_Data records_
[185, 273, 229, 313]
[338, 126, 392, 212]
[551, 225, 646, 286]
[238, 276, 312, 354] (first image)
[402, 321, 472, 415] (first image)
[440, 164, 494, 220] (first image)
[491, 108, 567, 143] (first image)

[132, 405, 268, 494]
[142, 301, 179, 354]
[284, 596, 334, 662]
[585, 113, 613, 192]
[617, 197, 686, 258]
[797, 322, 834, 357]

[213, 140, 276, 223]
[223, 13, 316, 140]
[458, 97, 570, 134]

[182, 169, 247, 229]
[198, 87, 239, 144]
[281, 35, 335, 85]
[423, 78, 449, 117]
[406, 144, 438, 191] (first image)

_Your goal_
Each line of the listing should be retyped exactly, with nothing left out.

_Answer space_
[185, 273, 229, 313]
[338, 126, 392, 212]
[551, 225, 646, 286]
[238, 276, 312, 354] (first image)
[402, 321, 472, 415] (first image)
[440, 164, 494, 220] (first image)
[491, 108, 567, 143] (first image)

[132, 405, 268, 494]
[142, 301, 179, 354]
[284, 596, 334, 662]
[585, 113, 613, 192]
[617, 197, 686, 258]
[797, 322, 834, 357]

[213, 140, 276, 223]
[223, 13, 316, 140]
[458, 97, 570, 134]

[182, 169, 247, 229]
[198, 87, 239, 144]
[281, 35, 335, 85]
[423, 78, 449, 117]
[406, 144, 438, 191] (first image)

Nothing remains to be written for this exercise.